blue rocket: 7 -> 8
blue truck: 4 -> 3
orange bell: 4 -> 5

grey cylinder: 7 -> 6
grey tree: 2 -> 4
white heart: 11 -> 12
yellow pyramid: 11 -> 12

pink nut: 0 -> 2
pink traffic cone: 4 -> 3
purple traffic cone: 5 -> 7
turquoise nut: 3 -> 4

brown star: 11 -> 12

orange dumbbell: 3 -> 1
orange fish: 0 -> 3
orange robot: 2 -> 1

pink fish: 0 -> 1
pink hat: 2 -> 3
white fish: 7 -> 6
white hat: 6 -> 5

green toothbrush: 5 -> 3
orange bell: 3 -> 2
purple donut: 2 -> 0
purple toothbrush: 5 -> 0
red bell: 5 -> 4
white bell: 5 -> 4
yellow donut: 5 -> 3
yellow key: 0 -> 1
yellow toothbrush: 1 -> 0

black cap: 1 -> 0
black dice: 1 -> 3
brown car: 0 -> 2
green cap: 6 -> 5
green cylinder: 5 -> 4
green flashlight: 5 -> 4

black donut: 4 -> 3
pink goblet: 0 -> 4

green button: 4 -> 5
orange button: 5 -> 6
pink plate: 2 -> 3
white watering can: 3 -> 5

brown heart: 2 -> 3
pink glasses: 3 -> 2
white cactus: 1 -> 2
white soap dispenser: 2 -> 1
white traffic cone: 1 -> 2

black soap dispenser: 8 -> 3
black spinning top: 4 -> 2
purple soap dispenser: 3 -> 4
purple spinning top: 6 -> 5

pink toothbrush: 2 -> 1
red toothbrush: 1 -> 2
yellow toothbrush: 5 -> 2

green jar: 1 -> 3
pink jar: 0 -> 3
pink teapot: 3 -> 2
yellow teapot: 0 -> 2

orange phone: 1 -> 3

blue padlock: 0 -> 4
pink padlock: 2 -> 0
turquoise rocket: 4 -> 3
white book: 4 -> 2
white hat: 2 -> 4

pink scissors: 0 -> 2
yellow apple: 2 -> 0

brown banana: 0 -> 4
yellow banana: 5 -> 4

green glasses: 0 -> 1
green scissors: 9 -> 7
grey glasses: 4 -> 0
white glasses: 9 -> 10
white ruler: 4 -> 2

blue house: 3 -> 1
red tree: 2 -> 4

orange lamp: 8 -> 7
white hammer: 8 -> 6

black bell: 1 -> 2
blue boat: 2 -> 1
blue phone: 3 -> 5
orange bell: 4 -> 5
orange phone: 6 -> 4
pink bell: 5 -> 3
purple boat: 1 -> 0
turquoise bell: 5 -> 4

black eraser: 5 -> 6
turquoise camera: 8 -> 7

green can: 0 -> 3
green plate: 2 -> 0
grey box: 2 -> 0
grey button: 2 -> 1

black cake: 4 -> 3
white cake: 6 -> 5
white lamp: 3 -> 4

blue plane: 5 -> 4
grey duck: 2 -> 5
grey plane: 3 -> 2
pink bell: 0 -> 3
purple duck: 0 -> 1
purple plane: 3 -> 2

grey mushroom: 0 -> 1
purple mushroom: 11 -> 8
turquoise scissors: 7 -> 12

···

- _Work task_
What you should do is return the records above exactly, leaving nothing out.

- _Exercise result_
blue rocket: 7 -> 8
blue truck: 4 -> 3
orange bell: 4 -> 5

grey cylinder: 7 -> 6
grey tree: 2 -> 4
white heart: 11 -> 12
yellow pyramid: 11 -> 12

pink nut: 0 -> 2
pink traffic cone: 4 -> 3
purple traffic cone: 5 -> 7
turquoise nut: 3 -> 4

brown star: 11 -> 12

orange dumbbell: 3 -> 1
orange fish: 0 -> 3
orange robot: 2 -> 1

pink fish: 0 -> 1
pink hat: 2 -> 3
white fish: 7 -> 6
white hat: 6 -> 5

green toothbrush: 5 -> 3
orange bell: 3 -> 2
purple donut: 2 -> 0
purple toothbrush: 5 -> 0
red bell: 5 -> 4
white bell: 5 -> 4
yellow donut: 5 -> 3
yellow key: 0 -> 1
yellow toothbrush: 1 -> 0

black cap: 1 -> 0
black dice: 1 -> 3
brown car: 0 -> 2
green cap: 6 -> 5
green cylinder: 5 -> 4
green flashlight: 5 -> 4

black donut: 4 -> 3
pink goblet: 0 -> 4

green button: 4 -> 5
orange button: 5 -> 6
pink plate: 2 -> 3
white watering can: 3 -> 5

brown heart: 2 -> 3
pink glasses: 3 -> 2
white cactus: 1 -> 2
white soap dispenser: 2 -> 1
white traffic cone: 1 -> 2

black soap dispenser: 8 -> 3
black spinning top: 4 -> 2
purple soap dispenser: 3 -> 4
purple spinning top: 6 -> 5

pink toothbrush: 2 -> 1
red toothbrush: 1 -> 2
yellow toothbrush: 5 -> 2

green jar: 1 -> 3
pink jar: 0 -> 3
pink teapot: 3 -> 2
yellow teapot: 0 -> 2

orange phone: 1 -> 3

blue padlock: 0 -> 4
pink padlock: 2 -> 0
turquoise rocket: 4 -> 3
white book: 4 -> 2
white hat: 2 -> 4

pink scissors: 0 -> 2
yellow apple: 2 -> 0

brown banana: 0 -> 4
yellow banana: 5 -> 4

green glasses: 0 -> 1
green scissors: 9 -> 7
grey glasses: 4 -> 0
white glasses: 9 -> 10
white ruler: 4 -> 2

blue house: 3 -> 1
red tree: 2 -> 4

orange lamp: 8 -> 7
white hammer: 8 -> 6

black bell: 1 -> 2
blue boat: 2 -> 1
blue phone: 3 -> 5
orange bell: 4 -> 5
orange phone: 6 -> 4
pink bell: 5 -> 3
purple boat: 1 -> 0
turquoise bell: 5 -> 4

black eraser: 5 -> 6
turquoise camera: 8 -> 7

green can: 0 -> 3
green plate: 2 -> 0
grey box: 2 -> 0
grey button: 2 -> 1

black cake: 4 -> 3
white cake: 6 -> 5
white lamp: 3 -> 4

blue plane: 5 -> 4
grey duck: 2 -> 5
grey plane: 3 -> 2
pink bell: 0 -> 3
purple duck: 0 -> 1
purple plane: 3 -> 2

grey mushroom: 0 -> 1
purple mushroom: 11 -> 8
turquoise scissors: 7 -> 12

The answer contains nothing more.